Reproduce the records below exactly, but leave their pictures out of the copy.
··········
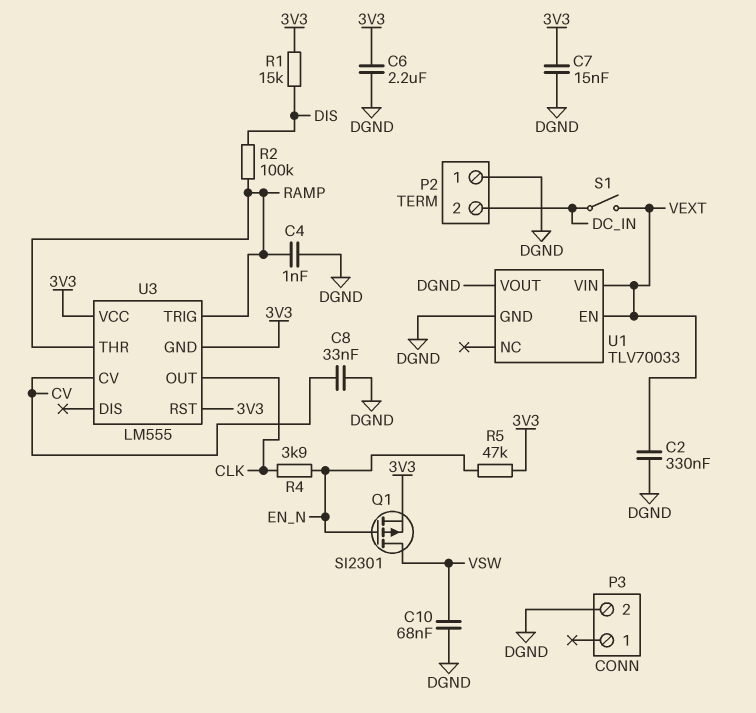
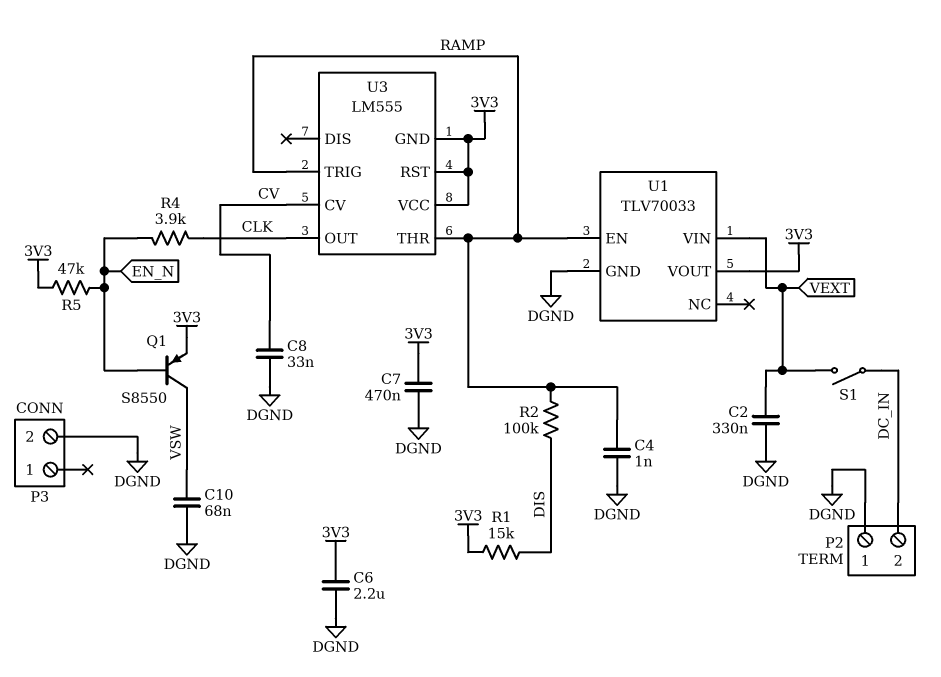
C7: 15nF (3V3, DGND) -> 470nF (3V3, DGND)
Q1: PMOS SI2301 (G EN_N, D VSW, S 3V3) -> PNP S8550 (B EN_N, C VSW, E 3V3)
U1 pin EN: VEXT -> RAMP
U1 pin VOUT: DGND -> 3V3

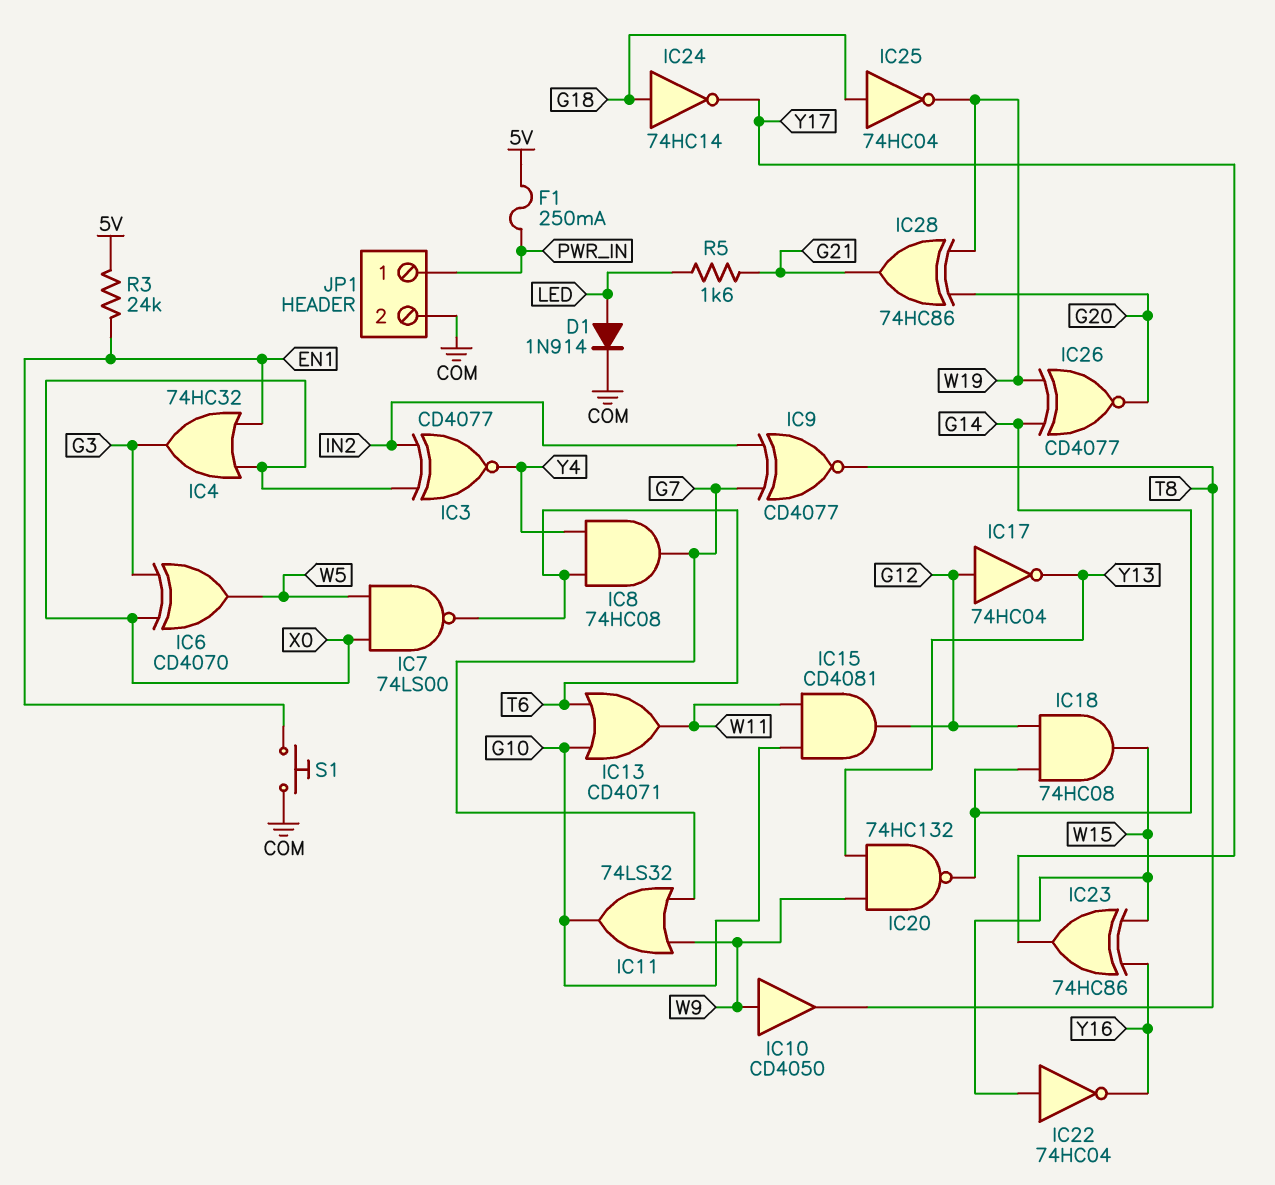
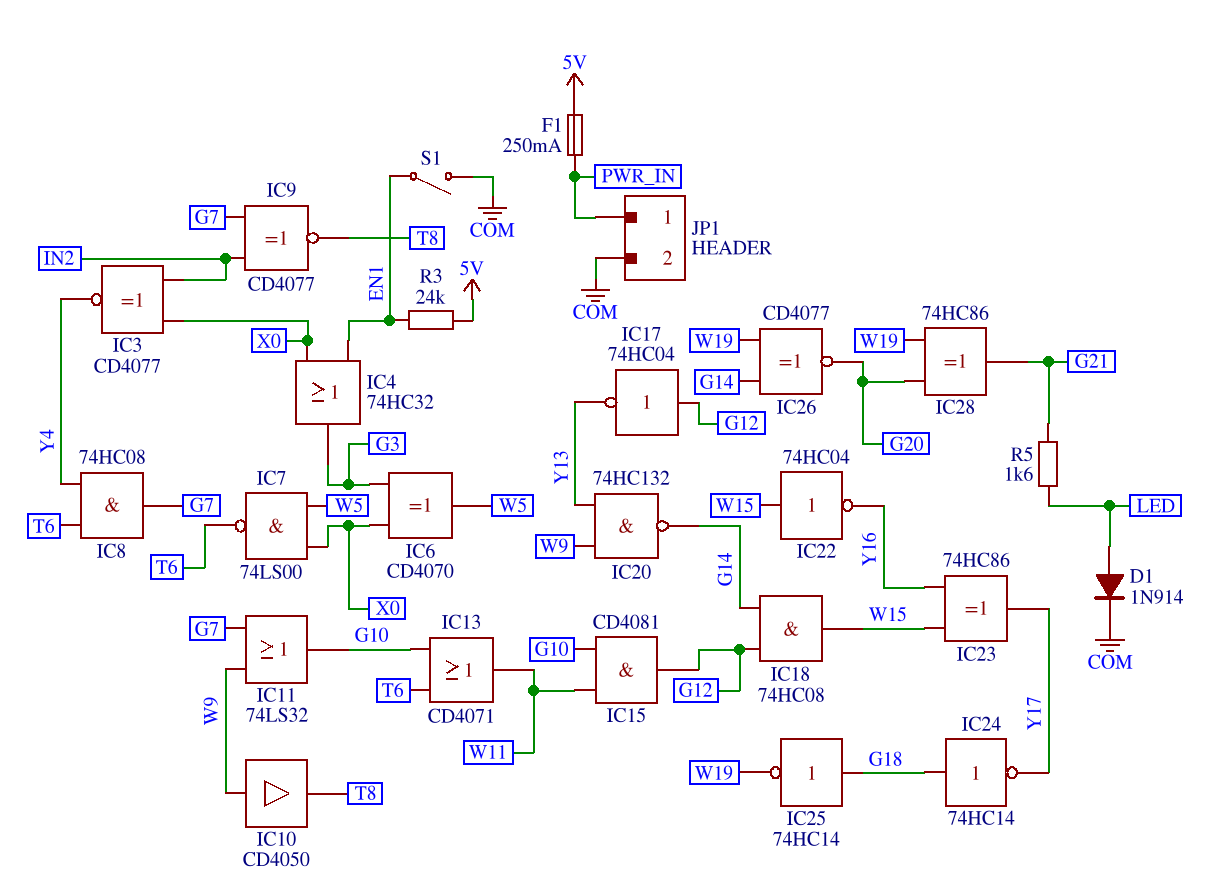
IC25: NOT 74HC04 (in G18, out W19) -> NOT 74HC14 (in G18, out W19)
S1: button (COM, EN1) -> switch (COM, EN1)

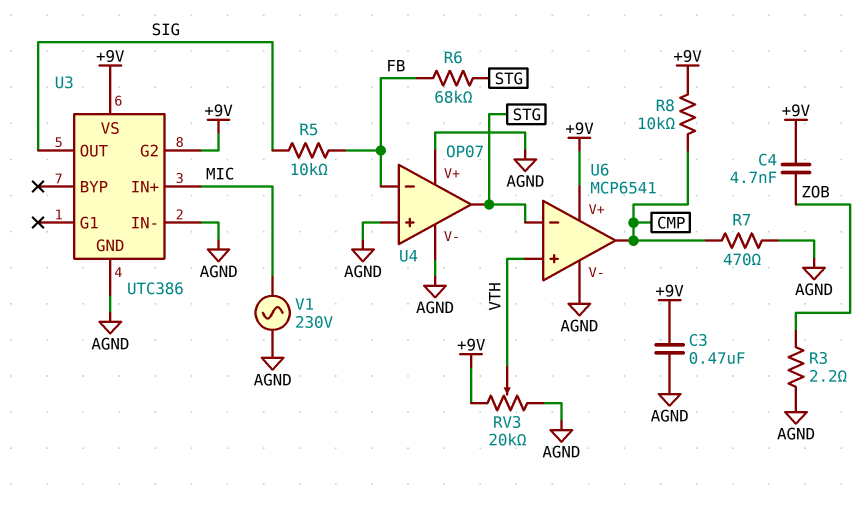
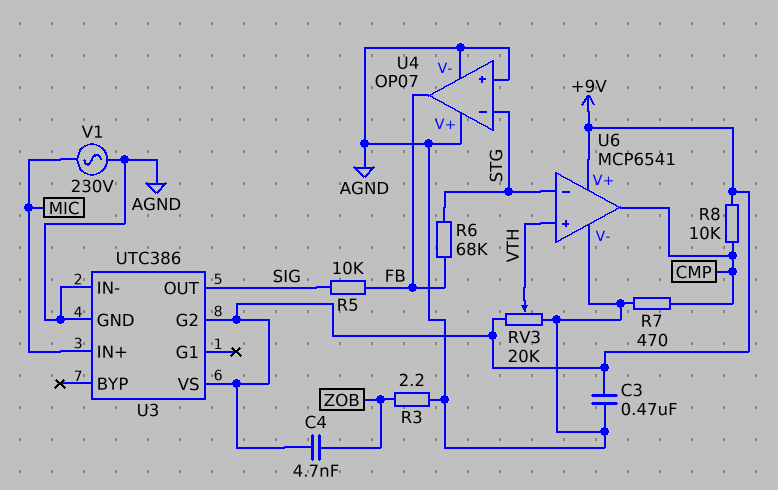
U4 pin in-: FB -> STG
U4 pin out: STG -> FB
··········
» Your response:
C7: 15nF (3V3, DGND) -> 470nF (3V3, DGND)
Q1: PMOS SI2301 (G EN_N, D VSW, S 3V3) -> PNP S8550 (B EN_N, C VSW, E 3V3)
U1 pin EN: VEXT -> RAMP
U1 pin VOUT: DGND -> 3V3

IC25: NOT 74HC04 (in G18, out W19) -> NOT 74HC14 (in G18, out W19)
S1: button (COM, EN1) -> switch (COM, EN1)

U4 pin in-: FB -> STG
U4 pin out: STG -> FB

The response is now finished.